## PROBLEM DETAILS
Look through the material below and give the number of lines holding "recoloured", with no other words.

START GIVEN DATA

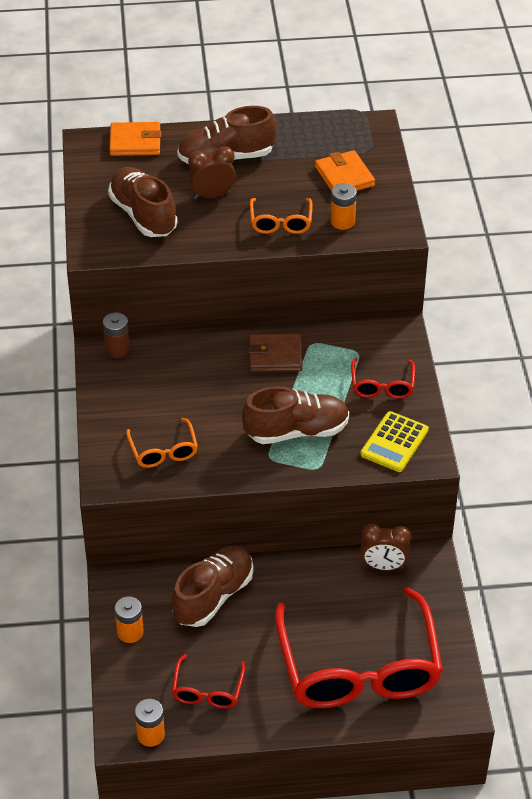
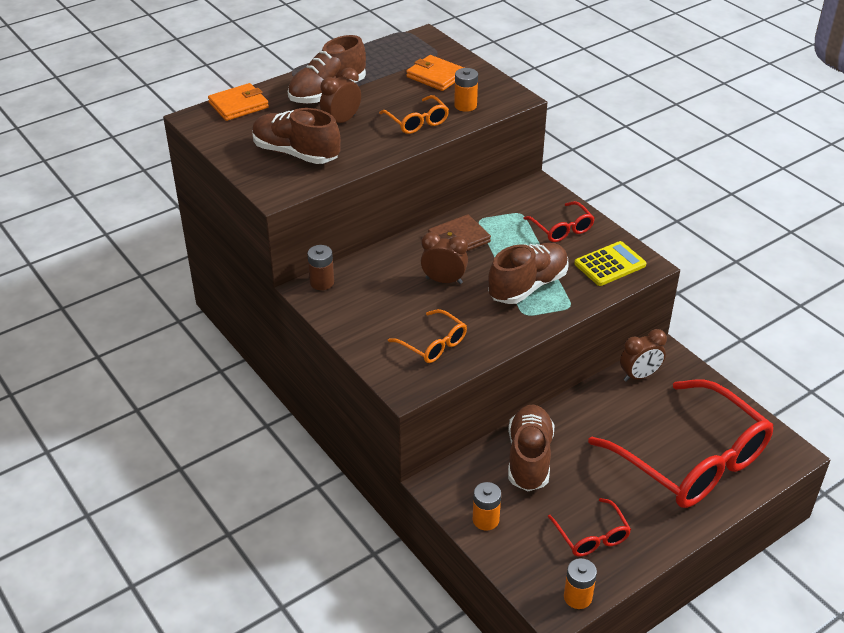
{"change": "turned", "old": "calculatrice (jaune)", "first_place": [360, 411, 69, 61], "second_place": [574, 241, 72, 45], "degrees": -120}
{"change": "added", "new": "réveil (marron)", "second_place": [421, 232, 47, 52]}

END GIVEN DATA
START GIVEN DATA

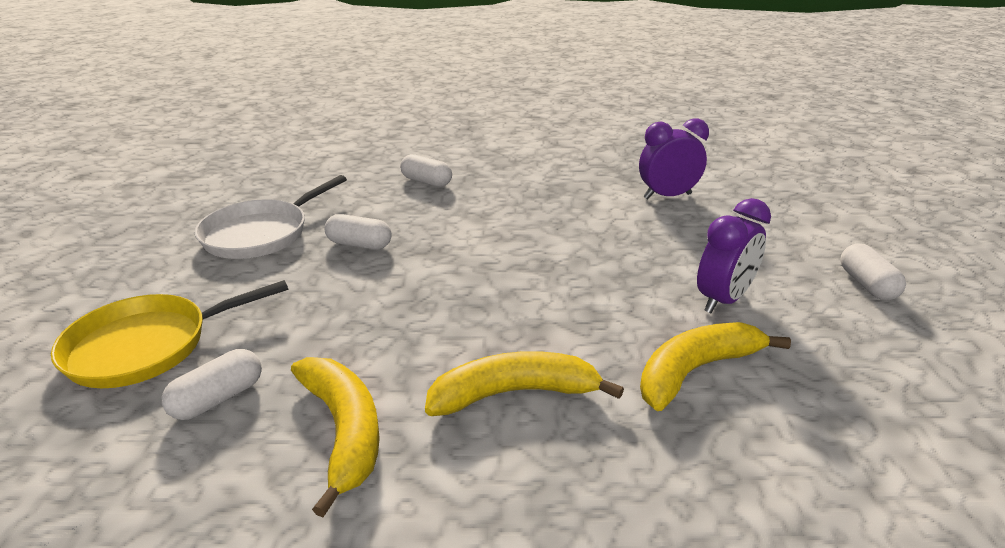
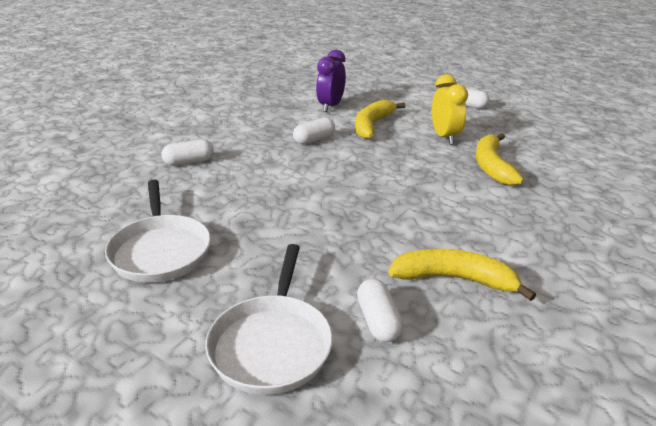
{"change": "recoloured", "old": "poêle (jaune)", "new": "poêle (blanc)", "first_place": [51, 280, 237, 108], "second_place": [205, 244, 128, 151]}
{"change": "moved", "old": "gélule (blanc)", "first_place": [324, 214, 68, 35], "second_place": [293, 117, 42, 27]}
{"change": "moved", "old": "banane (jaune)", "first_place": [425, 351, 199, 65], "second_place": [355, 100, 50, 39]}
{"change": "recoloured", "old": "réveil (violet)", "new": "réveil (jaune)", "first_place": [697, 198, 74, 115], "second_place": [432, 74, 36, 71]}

END GIVEN DATA

## SOLVED EXERCISE
2